• **Task brief**: In the records below, work out how many lines hold the word "duck". Report the number alone.

Coordinate-based object records
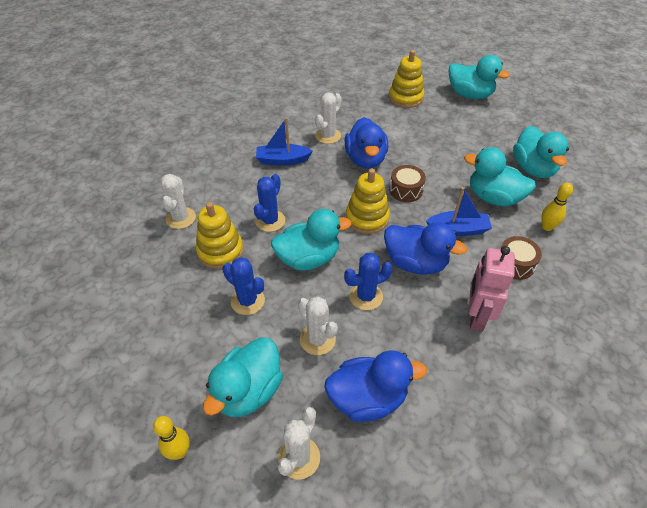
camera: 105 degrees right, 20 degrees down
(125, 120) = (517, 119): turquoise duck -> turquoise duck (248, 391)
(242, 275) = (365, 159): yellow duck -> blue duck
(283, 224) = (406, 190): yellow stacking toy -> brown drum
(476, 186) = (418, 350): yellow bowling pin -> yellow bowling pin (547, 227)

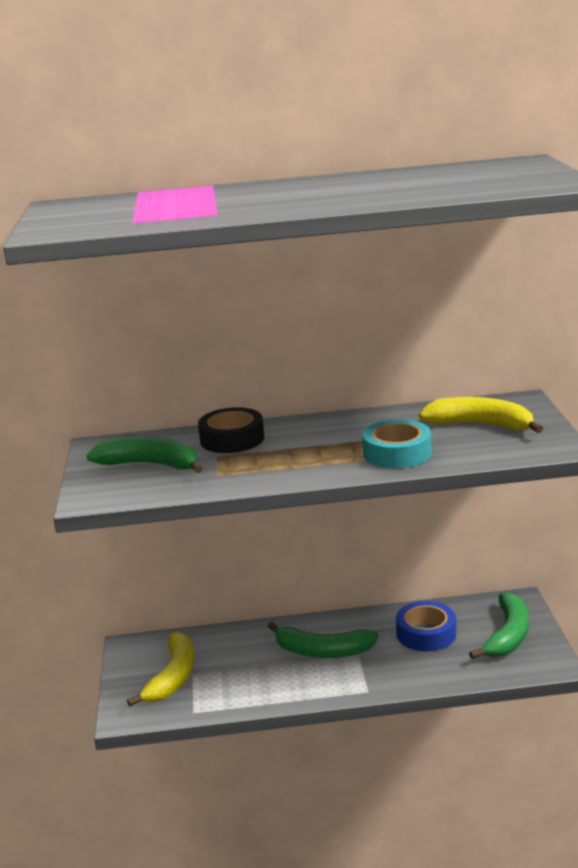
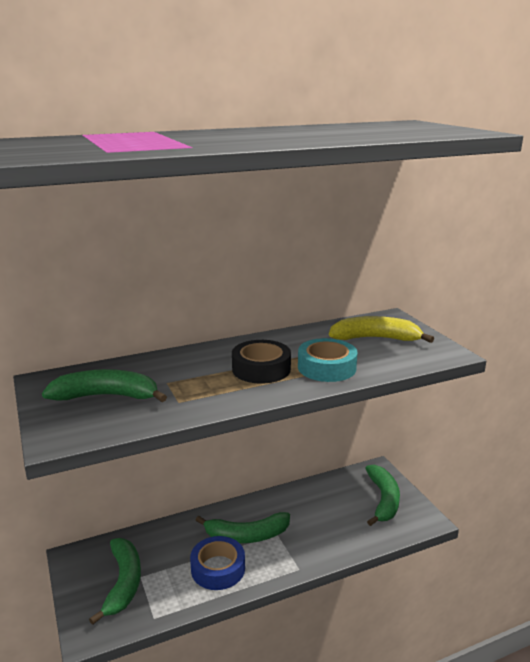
camera: 20 degrees left, 0 degrees up
(173, 677) = (123, 583): yellow banana -> green banana
(232, 439) = (173, 365): black tape -> black tape (261, 369)
(426, 633) = (322, 507): blue tape -> blue tape (218, 568)

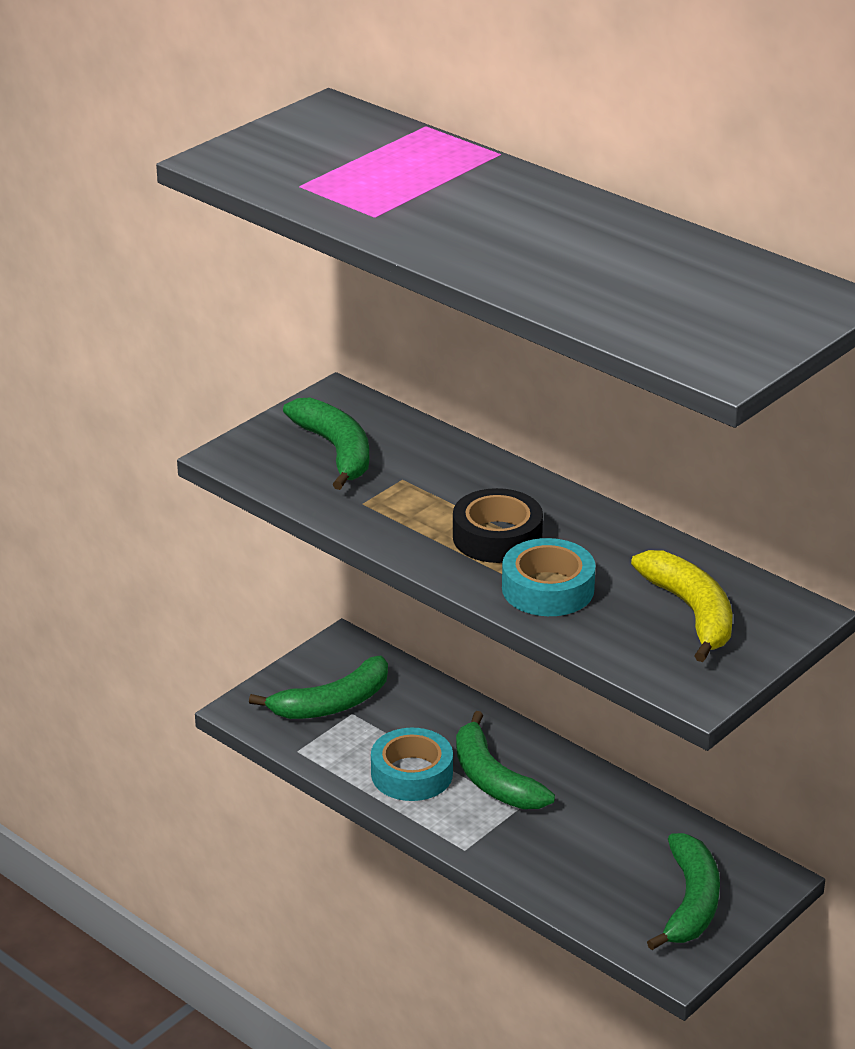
camera: 65 degrees right, 10 degrees up
(218, 568) = (412, 774): blue tape -> turquoise tape
(383, 500) = (690, 902): green banana -> green banana turned 60 degrees counterclockwise

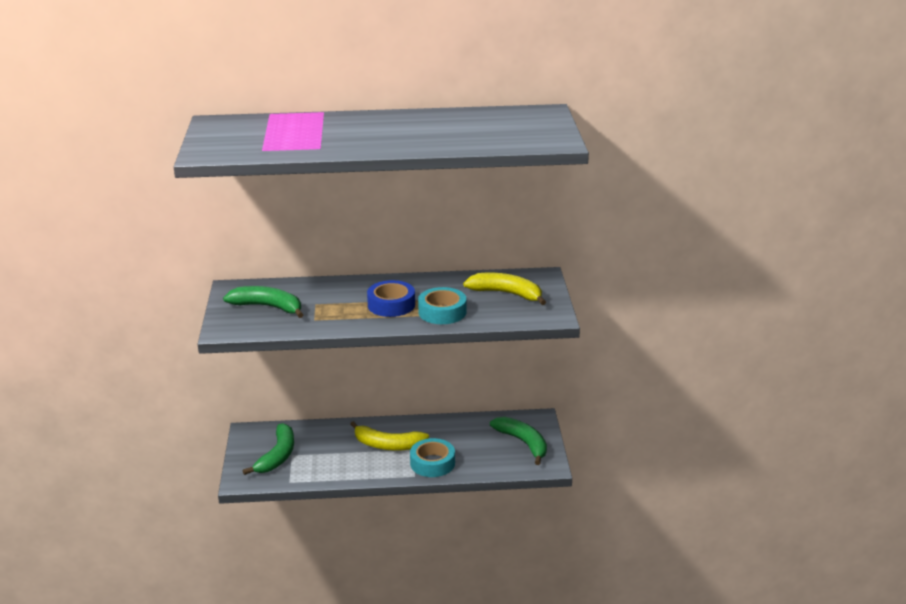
camera: 45 degrees left, 5 degrees down
(412, 774) = (352, 462): turquoise tape -> turquoise tape (432, 463)
(493, 779) = (388, 445): green banana -> yellow banana
(497, 537) = (391, 305): black tape -> blue tape

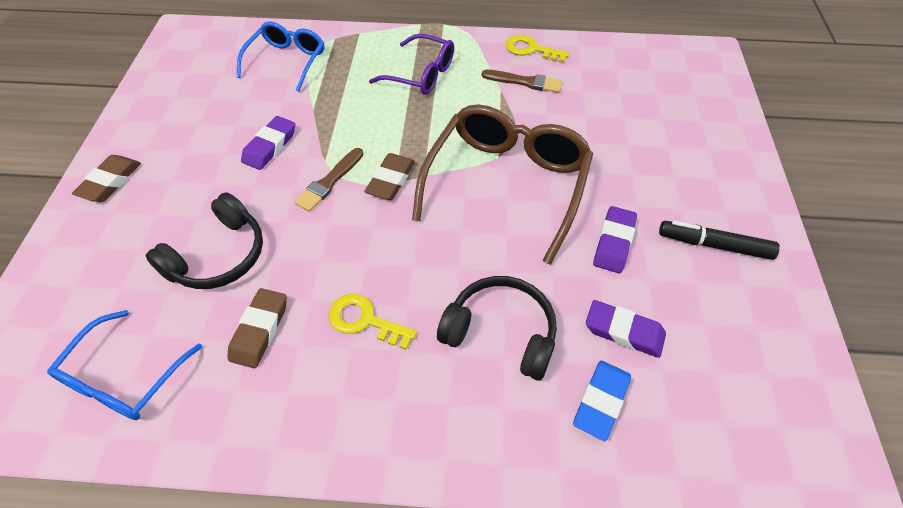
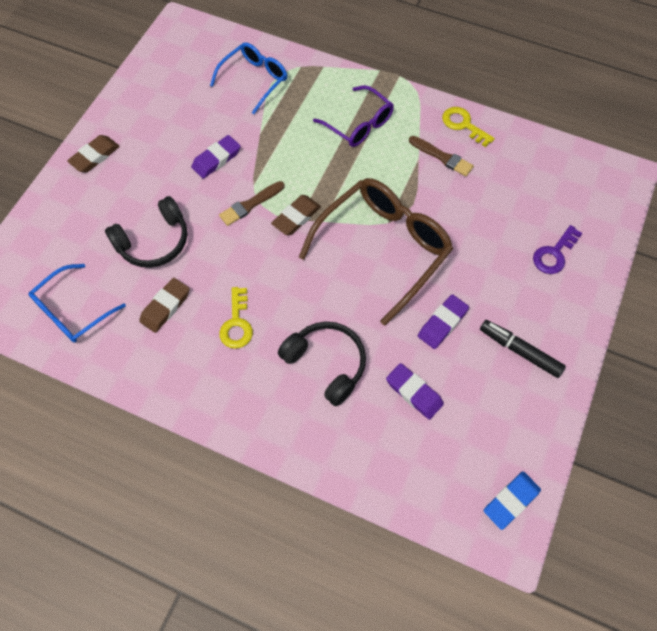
camera: 20 degrees right, 10 degrees up
(365, 321) = (237, 323): yellow key -> yellow key turned 135 degrees counterclockwise
(601, 401) = (372, 434): blue eraser -> blue eraser (511, 501)
(689, 139) = (554, 254): none -> purple key

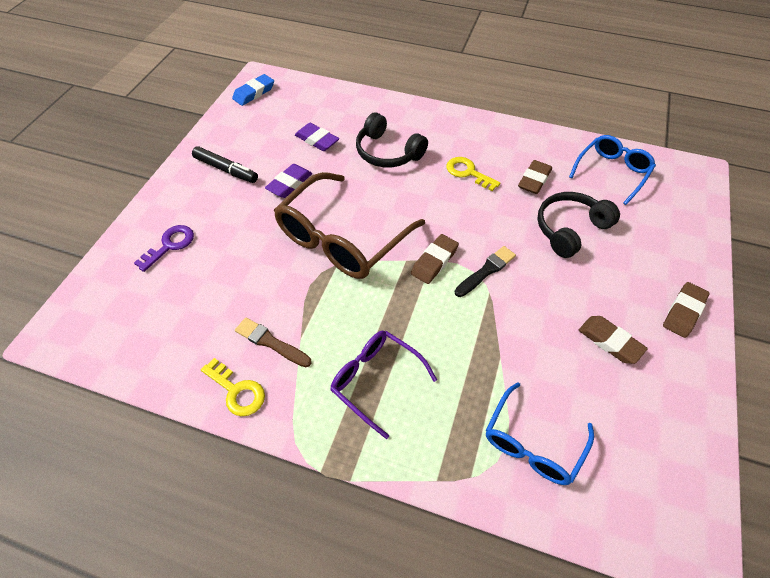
camera: 175 degrees right, 10 degrees down
(168, 138) = (610, 342): none -> brown eraser
(216, 159) = (541, 319): purple eraser -> none
(237, 323) = (468, 173): yellow key -> yellow key turned 45 degrees counterclockwise
(250, 205) = (486, 271): brown brush -> black brush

• **Your response**: 2